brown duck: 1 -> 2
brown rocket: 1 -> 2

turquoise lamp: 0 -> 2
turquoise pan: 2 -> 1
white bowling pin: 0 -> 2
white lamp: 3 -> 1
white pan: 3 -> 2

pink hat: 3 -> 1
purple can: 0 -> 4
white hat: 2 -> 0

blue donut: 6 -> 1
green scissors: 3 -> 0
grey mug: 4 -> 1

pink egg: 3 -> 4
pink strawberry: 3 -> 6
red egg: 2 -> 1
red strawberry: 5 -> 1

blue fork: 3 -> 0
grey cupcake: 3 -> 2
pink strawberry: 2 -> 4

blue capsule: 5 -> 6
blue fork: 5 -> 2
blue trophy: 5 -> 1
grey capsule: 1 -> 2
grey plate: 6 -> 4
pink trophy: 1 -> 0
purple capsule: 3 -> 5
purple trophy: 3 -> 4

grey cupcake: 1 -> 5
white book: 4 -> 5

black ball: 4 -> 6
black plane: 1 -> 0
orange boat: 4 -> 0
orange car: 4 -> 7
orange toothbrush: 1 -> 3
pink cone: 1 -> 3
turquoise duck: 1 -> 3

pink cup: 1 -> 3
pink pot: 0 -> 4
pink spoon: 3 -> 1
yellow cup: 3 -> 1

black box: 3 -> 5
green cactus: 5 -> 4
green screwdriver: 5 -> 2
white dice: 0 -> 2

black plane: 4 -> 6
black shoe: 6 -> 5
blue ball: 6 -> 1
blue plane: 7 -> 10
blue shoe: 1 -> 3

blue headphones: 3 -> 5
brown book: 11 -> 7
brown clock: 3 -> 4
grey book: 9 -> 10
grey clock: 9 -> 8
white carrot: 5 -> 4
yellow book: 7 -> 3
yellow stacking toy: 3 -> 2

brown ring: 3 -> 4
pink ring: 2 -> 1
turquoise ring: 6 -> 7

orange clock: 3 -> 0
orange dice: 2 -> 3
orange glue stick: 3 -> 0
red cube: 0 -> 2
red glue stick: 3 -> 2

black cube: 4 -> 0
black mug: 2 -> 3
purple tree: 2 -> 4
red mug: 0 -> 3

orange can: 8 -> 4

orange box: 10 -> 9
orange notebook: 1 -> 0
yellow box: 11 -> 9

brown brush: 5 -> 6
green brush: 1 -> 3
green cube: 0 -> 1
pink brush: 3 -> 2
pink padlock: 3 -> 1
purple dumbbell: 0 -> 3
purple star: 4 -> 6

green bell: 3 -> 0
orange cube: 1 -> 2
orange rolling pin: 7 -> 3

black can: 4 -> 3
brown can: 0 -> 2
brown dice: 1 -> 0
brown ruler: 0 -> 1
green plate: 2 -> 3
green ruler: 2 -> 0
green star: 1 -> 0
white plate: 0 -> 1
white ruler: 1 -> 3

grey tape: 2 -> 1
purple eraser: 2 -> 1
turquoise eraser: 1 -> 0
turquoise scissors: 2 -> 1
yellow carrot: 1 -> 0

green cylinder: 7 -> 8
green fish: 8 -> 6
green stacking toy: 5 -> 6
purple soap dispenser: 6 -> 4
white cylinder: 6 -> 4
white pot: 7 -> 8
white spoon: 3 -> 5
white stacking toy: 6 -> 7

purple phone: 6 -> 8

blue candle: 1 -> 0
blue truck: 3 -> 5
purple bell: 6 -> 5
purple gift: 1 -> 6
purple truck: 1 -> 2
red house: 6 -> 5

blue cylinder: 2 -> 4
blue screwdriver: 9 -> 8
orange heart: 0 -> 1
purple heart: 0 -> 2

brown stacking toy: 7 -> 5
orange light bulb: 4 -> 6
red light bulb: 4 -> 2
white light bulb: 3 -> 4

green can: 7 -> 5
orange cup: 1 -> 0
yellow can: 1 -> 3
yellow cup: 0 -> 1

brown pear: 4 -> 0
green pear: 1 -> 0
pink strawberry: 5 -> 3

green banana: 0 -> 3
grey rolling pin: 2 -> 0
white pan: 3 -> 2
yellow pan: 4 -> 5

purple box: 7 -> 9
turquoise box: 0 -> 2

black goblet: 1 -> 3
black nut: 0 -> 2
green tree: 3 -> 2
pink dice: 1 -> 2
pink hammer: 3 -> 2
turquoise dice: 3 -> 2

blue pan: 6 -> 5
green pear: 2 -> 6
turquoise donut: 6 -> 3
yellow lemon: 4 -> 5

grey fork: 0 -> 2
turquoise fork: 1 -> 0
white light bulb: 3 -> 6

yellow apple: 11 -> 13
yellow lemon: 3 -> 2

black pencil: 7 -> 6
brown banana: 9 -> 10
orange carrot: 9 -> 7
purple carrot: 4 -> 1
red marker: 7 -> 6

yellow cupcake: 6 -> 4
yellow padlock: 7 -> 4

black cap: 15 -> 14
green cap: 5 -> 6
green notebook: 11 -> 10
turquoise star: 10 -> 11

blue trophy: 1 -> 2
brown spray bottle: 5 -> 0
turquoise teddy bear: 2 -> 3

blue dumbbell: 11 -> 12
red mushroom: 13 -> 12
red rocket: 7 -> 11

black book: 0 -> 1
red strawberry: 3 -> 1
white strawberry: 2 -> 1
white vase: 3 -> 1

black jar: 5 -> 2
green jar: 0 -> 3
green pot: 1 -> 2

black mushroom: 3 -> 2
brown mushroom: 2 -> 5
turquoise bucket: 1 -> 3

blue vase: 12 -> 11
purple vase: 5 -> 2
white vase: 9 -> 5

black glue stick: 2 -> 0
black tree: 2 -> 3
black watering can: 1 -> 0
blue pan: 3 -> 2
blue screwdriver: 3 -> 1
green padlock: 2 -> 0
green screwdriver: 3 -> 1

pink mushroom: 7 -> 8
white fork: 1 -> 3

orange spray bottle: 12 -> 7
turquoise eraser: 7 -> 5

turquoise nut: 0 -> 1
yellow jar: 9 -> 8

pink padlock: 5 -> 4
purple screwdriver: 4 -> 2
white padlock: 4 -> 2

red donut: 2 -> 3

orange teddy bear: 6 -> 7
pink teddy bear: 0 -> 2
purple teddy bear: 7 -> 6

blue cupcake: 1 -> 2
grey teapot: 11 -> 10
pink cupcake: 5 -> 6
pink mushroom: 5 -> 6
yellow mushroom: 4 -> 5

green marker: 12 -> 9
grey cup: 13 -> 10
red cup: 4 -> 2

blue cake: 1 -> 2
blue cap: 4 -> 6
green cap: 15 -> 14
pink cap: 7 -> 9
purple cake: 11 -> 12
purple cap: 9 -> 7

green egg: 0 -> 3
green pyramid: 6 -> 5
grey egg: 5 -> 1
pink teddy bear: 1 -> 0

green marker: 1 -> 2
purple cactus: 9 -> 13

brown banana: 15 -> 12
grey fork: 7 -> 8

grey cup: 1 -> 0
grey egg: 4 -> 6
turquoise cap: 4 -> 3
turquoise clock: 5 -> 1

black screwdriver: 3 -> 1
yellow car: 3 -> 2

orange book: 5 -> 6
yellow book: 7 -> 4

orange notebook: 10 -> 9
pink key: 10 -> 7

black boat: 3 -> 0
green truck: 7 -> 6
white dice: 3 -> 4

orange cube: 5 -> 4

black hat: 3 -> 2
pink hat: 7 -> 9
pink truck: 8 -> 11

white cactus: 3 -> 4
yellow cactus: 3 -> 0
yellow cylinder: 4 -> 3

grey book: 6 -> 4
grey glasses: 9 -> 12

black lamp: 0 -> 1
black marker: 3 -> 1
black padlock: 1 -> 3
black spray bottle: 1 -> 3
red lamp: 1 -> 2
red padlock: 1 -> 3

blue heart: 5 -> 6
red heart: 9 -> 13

▬▬▬▬▬▬

- [YOUR OBJECTIVE] Give back exactly the lines above starting at the line where "orange car: 4 -> 7" appears and ending at the line where "blue candle: 1 -> 0" appears, both included, with no other lines.

- [EXPECTED ANSWER]
orange car: 4 -> 7
orange toothbrush: 1 -> 3
pink cone: 1 -> 3
turquoise duck: 1 -> 3

pink cup: 1 -> 3
pink pot: 0 -> 4
pink spoon: 3 -> 1
yellow cup: 3 -> 1

black box: 3 -> 5
green cactus: 5 -> 4
green screwdriver: 5 -> 2
white dice: 0 -> 2

black plane: 4 -> 6
black shoe: 6 -> 5
blue ball: 6 -> 1
blue plane: 7 -> 10
blue shoe: 1 -> 3

blue headphones: 3 -> 5
brown book: 11 -> 7
brown clock: 3 -> 4
grey book: 9 -> 10
grey clock: 9 -> 8
white carrot: 5 -> 4
yellow book: 7 -> 3
yellow stacking toy: 3 -> 2

brown ring: 3 -> 4
pink ring: 2 -> 1
turquoise ring: 6 -> 7

orange clock: 3 -> 0
orange dice: 2 -> 3
orange glue stick: 3 -> 0
red cube: 0 -> 2
red glue stick: 3 -> 2

black cube: 4 -> 0
black mug: 2 -> 3
purple tree: 2 -> 4
red mug: 0 -> 3

orange can: 8 -> 4

orange box: 10 -> 9
orange notebook: 1 -> 0
yellow box: 11 -> 9

brown brush: 5 -> 6
green brush: 1 -> 3
green cube: 0 -> 1
pink brush: 3 -> 2
pink padlock: 3 -> 1
purple dumbbell: 0 -> 3
purple star: 4 -> 6

green bell: 3 -> 0
orange cube: 1 -> 2
orange rolling pin: 7 -> 3

black can: 4 -> 3
brown can: 0 -> 2
brown dice: 1 -> 0
brown ruler: 0 -> 1
green plate: 2 -> 3
green ruler: 2 -> 0
green star: 1 -> 0
white plate: 0 -> 1
white ruler: 1 -> 3

grey tape: 2 -> 1
purple eraser: 2 -> 1
turquoise eraser: 1 -> 0
turquoise scissors: 2 -> 1
yellow carrot: 1 -> 0

green cylinder: 7 -> 8
green fish: 8 -> 6
green stacking toy: 5 -> 6
purple soap dispenser: 6 -> 4
white cylinder: 6 -> 4
white pot: 7 -> 8
white spoon: 3 -> 5
white stacking toy: 6 -> 7

purple phone: 6 -> 8

blue candle: 1 -> 0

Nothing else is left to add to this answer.